Material for this task.
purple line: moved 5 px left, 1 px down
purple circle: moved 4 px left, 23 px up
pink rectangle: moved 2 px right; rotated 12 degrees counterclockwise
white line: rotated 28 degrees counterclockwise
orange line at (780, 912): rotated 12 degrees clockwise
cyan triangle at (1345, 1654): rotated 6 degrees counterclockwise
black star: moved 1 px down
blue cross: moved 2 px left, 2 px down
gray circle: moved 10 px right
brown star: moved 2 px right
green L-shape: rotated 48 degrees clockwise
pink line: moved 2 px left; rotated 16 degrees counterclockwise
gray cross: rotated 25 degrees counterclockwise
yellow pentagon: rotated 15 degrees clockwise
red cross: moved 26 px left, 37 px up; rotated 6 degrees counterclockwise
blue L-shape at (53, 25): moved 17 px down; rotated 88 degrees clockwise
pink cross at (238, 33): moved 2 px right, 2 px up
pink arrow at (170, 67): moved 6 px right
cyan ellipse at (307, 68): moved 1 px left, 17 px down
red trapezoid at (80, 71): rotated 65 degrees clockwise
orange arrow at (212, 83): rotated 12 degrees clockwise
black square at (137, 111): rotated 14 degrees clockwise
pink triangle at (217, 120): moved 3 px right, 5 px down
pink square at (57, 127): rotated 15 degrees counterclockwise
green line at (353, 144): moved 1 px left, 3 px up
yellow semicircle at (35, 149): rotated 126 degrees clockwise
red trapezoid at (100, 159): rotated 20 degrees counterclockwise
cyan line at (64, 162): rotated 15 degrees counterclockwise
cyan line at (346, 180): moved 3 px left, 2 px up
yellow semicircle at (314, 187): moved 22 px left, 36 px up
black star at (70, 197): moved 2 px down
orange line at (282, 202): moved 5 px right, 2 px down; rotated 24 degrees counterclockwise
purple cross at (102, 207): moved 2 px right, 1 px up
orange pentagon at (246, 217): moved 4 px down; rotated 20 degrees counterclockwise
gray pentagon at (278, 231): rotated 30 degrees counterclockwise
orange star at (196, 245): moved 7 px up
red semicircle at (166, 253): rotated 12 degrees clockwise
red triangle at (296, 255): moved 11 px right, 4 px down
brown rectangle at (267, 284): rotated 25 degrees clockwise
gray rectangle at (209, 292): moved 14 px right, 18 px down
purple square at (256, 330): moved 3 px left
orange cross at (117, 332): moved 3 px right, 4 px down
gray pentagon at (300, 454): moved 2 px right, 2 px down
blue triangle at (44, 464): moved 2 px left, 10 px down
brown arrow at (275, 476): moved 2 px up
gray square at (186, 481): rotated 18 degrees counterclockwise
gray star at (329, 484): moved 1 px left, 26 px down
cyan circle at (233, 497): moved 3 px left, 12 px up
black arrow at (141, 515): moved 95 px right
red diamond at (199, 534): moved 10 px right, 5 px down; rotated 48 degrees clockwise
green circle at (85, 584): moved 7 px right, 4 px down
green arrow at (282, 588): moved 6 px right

Work to complete.
Please reproduce exactly the lines in the listing above from the one containing "gray pentagon at (300, 454): moved" through the one containing "gray star at", both included, and nothing more.

Output.
gray pentagon at (300, 454): moved 2 px right, 2 px down
blue triangle at (44, 464): moved 2 px left, 10 px down
brown arrow at (275, 476): moved 2 px up
gray square at (186, 481): rotated 18 degrees counterclockwise
gray star at (329, 484): moved 1 px left, 26 px down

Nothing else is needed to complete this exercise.